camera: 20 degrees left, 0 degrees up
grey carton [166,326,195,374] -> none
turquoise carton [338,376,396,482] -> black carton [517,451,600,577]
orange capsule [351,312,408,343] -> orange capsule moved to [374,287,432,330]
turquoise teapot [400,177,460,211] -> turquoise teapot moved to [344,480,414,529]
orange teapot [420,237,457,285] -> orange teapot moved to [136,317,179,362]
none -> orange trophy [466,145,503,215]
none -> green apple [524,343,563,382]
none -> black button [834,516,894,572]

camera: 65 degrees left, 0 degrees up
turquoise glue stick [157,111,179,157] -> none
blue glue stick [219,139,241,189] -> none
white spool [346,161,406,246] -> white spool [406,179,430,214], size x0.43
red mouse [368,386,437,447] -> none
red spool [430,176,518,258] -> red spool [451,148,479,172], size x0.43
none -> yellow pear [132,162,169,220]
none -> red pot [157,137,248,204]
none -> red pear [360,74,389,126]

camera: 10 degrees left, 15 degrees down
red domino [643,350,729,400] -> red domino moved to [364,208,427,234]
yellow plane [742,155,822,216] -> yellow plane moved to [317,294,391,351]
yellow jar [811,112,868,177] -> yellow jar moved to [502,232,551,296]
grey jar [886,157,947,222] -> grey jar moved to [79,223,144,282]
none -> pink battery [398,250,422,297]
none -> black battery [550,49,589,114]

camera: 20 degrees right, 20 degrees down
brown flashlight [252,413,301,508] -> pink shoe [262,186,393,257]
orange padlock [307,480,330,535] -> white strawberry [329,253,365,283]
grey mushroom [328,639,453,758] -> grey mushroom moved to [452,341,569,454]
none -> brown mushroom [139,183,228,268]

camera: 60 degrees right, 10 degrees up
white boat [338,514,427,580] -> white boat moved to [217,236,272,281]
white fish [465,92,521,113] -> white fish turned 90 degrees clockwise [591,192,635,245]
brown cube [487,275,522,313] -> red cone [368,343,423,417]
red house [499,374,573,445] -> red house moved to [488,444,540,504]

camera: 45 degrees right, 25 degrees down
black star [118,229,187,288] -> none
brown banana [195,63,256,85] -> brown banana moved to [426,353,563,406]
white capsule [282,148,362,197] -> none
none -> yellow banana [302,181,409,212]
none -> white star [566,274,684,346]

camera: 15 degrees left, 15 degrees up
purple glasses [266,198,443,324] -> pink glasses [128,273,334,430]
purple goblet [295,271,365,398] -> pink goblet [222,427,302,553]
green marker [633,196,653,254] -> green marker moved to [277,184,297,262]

- - -

> **EXERCISE AIM**:
Please copy out each record, character for character.

> **SOLUTION TO THE EXERCISE**:
camera: 20 degrees left, 0 degrees up
grey carton [166,326,195,374] -> none
turquoise carton [338,376,396,482] -> black carton [517,451,600,577]
orange capsule [351,312,408,343] -> orange capsule moved to [374,287,432,330]
turquoise teapot [400,177,460,211] -> turquoise teapot moved to [344,480,414,529]
orange teapot [420,237,457,285] -> orange teapot moved to [136,317,179,362]
none -> orange trophy [466,145,503,215]
none -> green apple [524,343,563,382]
none -> black button [834,516,894,572]

camera: 65 degrees left, 0 degrees up
turquoise glue stick [157,111,179,157] -> none
blue glue stick [219,139,241,189] -> none
white spool [346,161,406,246] -> white spool [406,179,430,214], size x0.43
red mouse [368,386,437,447] -> none
red spool [430,176,518,258] -> red spool [451,148,479,172], size x0.43
none -> yellow pear [132,162,169,220]
none -> red pot [157,137,248,204]
none -> red pear [360,74,389,126]

camera: 10 degrees left, 15 degrees down
red domino [643,350,729,400] -> red domino moved to [364,208,427,234]
yellow plane [742,155,822,216] -> yellow plane moved to [317,294,391,351]
yellow jar [811,112,868,177] -> yellow jar moved to [502,232,551,296]
grey jar [886,157,947,222] -> grey jar moved to [79,223,144,282]
none -> pink battery [398,250,422,297]
none -> black battery [550,49,589,114]

camera: 20 degrees right, 20 degrees down
brown flashlight [252,413,301,508] -> pink shoe [262,186,393,257]
orange padlock [307,480,330,535] -> white strawberry [329,253,365,283]
grey mushroom [328,639,453,758] -> grey mushroom moved to [452,341,569,454]
none -> brown mushroom [139,183,228,268]

camera: 60 degrees right, 10 degrees up
white boat [338,514,427,580] -> white boat moved to [217,236,272,281]
white fish [465,92,521,113] -> white fish turned 90 degrees clockwise [591,192,635,245]
brown cube [487,275,522,313] -> red cone [368,343,423,417]
red house [499,374,573,445] -> red house moved to [488,444,540,504]

camera: 45 degrees right, 25 degrees down
black star [118,229,187,288] -> none
brown banana [195,63,256,85] -> brown banana moved to [426,353,563,406]
white capsule [282,148,362,197] -> none
none -> yellow banana [302,181,409,212]
none -> white star [566,274,684,346]

camera: 15 degrees left, 15 degrees up
purple glasses [266,198,443,324] -> pink glasses [128,273,334,430]
purple goblet [295,271,365,398] -> pink goblet [222,427,302,553]
green marker [633,196,653,254] -> green marker moved to [277,184,297,262]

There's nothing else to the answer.